(Data entries)
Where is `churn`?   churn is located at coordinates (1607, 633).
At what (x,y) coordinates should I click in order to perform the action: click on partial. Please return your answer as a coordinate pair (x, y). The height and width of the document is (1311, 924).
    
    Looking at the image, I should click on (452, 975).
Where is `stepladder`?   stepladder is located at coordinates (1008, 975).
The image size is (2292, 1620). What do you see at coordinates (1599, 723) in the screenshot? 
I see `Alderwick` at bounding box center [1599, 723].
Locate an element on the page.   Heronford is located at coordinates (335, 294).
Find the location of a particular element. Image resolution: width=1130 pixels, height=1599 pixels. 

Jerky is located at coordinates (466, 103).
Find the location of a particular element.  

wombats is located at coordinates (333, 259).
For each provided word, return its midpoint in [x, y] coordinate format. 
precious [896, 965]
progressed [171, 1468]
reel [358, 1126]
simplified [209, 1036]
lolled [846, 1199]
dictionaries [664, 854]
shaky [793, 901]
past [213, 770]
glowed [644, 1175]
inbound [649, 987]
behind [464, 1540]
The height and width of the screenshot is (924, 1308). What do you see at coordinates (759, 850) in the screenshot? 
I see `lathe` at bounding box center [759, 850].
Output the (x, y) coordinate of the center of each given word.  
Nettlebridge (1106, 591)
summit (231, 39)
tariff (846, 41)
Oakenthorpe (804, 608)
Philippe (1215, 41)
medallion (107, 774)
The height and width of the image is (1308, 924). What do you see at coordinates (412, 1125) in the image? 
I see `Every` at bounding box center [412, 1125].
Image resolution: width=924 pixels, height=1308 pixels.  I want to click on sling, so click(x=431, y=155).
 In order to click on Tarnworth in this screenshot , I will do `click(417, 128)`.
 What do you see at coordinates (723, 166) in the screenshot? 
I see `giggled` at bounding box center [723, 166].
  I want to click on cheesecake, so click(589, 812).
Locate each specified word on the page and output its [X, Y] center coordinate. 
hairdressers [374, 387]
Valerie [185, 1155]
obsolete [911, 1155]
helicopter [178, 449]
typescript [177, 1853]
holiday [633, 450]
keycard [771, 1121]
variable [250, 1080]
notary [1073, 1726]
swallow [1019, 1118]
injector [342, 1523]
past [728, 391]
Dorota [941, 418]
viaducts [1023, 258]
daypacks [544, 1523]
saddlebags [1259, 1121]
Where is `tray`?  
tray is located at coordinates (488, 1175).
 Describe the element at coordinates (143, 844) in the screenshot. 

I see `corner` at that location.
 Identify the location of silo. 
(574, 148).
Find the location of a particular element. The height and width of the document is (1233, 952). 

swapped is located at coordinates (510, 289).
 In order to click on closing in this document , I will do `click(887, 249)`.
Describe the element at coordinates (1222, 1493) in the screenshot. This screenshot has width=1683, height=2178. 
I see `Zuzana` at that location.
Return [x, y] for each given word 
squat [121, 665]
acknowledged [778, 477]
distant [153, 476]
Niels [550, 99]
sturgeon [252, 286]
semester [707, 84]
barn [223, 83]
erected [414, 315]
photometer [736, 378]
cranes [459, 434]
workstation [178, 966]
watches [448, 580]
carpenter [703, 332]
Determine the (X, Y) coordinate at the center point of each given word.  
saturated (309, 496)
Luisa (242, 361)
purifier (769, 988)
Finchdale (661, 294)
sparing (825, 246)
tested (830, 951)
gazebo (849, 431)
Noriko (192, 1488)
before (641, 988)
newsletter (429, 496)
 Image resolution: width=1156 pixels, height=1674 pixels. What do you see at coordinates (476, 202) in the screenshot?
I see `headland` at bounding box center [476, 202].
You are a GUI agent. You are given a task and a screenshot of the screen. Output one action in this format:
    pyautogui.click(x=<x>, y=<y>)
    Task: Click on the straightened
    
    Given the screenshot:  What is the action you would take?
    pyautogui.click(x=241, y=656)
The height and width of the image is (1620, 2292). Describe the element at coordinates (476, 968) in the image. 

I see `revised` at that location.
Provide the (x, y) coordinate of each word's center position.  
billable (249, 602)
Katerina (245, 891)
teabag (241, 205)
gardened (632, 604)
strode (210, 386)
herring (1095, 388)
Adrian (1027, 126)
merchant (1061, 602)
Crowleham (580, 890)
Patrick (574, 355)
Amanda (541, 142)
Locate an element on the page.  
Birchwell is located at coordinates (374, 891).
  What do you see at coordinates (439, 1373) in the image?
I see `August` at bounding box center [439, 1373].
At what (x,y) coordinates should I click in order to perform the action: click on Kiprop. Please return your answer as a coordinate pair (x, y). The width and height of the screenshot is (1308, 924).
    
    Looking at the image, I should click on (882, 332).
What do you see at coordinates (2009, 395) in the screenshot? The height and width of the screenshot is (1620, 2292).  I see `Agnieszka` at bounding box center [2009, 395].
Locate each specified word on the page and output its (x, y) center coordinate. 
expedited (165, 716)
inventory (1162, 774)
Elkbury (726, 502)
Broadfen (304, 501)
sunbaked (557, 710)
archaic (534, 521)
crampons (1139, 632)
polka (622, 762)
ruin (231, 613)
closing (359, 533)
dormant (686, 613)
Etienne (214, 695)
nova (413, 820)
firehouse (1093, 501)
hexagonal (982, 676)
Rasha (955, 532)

◆ REQUEST: Copy all the rows above, substituting "Identify where a specific element is" for every occurrence of "Find the location of a particular element" and keeping everything else the same.

◆ EXERCISE RESULT:
Where is `churn`?   churn is located at coordinates (1607, 633).
At what (x,y) coordinates should I click in order to perform the action: click on partial. Please return your answer as a coordinate pair (x, y). The height and width of the document is (1311, 924).
    
    Looking at the image, I should click on (452, 975).
Where is `stepladder`?   stepladder is located at coordinates (1008, 975).
The image size is (2292, 1620). What do you see at coordinates (1599, 723) in the screenshot? 
I see `Alderwick` at bounding box center [1599, 723].
Locate an element on the page.   Heronford is located at coordinates (335, 294).
Identify where a specific element is. Image resolution: width=1130 pixels, height=1599 pixels. 

Jerky is located at coordinates (466, 103).
Identify where a specific element is.  

wombats is located at coordinates (333, 259).
For each provided word, return its midpoint in [x, y] coordinate format. 
precious [896, 965]
progressed [171, 1468]
reel [358, 1126]
simplified [209, 1036]
lolled [846, 1199]
dictionaries [664, 854]
shaky [793, 901]
past [213, 770]
glowed [644, 1175]
inbound [649, 987]
behind [464, 1540]
The height and width of the screenshot is (924, 1308). What do you see at coordinates (759, 850) in the screenshot? 
I see `lathe` at bounding box center [759, 850].
Output the (x, y) coordinate of the center of each given word.  
Nettlebridge (1106, 591)
summit (231, 39)
tariff (846, 41)
Oakenthorpe (804, 608)
Philippe (1215, 41)
medallion (107, 774)
The height and width of the image is (1308, 924). What do you see at coordinates (412, 1125) in the image? 
I see `Every` at bounding box center [412, 1125].
Image resolution: width=924 pixels, height=1308 pixels.  I want to click on sling, so click(x=431, y=155).
 In order to click on Tarnworth in this screenshot , I will do `click(417, 128)`.
 What do you see at coordinates (723, 166) in the screenshot? 
I see `giggled` at bounding box center [723, 166].
  I want to click on cheesecake, so click(589, 812).
Locate each specified word on the page and output its [X, Y] center coordinate. 
hairdressers [374, 387]
Valerie [185, 1155]
obsolete [911, 1155]
helicopter [178, 449]
typescript [177, 1853]
holiday [633, 450]
keycard [771, 1121]
variable [250, 1080]
notary [1073, 1726]
swallow [1019, 1118]
injector [342, 1523]
past [728, 391]
Dorota [941, 418]
viaducts [1023, 258]
daypacks [544, 1523]
saddlebags [1259, 1121]
Where is `tray`?  
tray is located at coordinates (488, 1175).
 Describe the element at coordinates (143, 844) in the screenshot. 

I see `corner` at that location.
 Identify the location of silo. 
(574, 148).
Identify where a specific element is. The height and width of the document is (1233, 952). 

swapped is located at coordinates (510, 289).
 In order to click on closing in this document , I will do `click(887, 249)`.
Describe the element at coordinates (1222, 1493) in the screenshot. This screenshot has width=1683, height=2178. 
I see `Zuzana` at that location.
Return [x, y] for each given word 
squat [121, 665]
acknowledged [778, 477]
distant [153, 476]
Niels [550, 99]
sturgeon [252, 286]
semester [707, 84]
barn [223, 83]
erected [414, 315]
photometer [736, 378]
cranes [459, 434]
workstation [178, 966]
watches [448, 580]
carpenter [703, 332]
Determine the (X, Y) coordinate at the center point of each given word.  
saturated (309, 496)
Luisa (242, 361)
purifier (769, 988)
Finchdale (661, 294)
sparing (825, 246)
tested (830, 951)
gazebo (849, 431)
Noriko (192, 1488)
before (641, 988)
newsletter (429, 496)
 Image resolution: width=1156 pixels, height=1674 pixels. What do you see at coordinates (476, 202) in the screenshot?
I see `headland` at bounding box center [476, 202].
You are a GUI agent. You are given a task and a screenshot of the screen. Output one action in this format:
    pyautogui.click(x=<x>, y=<y>)
    Task: Click on the straightened
    
    Given the screenshot:  What is the action you would take?
    pyautogui.click(x=241, y=656)
The height and width of the image is (1620, 2292). Describe the element at coordinates (476, 968) in the image. 

I see `revised` at that location.
Provide the (x, y) coordinate of each word's center position.  
billable (249, 602)
Katerina (245, 891)
teabag (241, 205)
gardened (632, 604)
strode (210, 386)
herring (1095, 388)
Adrian (1027, 126)
merchant (1061, 602)
Crowleham (580, 890)
Patrick (574, 355)
Amanda (541, 142)
Locate an element on the page.  
Birchwell is located at coordinates (374, 891).
  What do you see at coordinates (439, 1373) in the image?
I see `August` at bounding box center [439, 1373].
At what (x,y) coordinates should I click in order to perform the action: click on Kiprop. Please return your answer as a coordinate pair (x, y). The width and height of the screenshot is (1308, 924).
    
    Looking at the image, I should click on (882, 332).
What do you see at coordinates (2009, 395) in the screenshot? The height and width of the screenshot is (1620, 2292).  I see `Agnieszka` at bounding box center [2009, 395].
Locate each specified word on the page and output its (x, y) center coordinate. 
expedited (165, 716)
inventory (1162, 774)
Elkbury (726, 502)
Broadfen (304, 501)
sunbaked (557, 710)
archaic (534, 521)
crampons (1139, 632)
polka (622, 762)
ruin (231, 613)
closing (359, 533)
dormant (686, 613)
Etienne (214, 695)
nova (413, 820)
firehouse (1093, 501)
hexagonal (982, 676)
Rasha (955, 532)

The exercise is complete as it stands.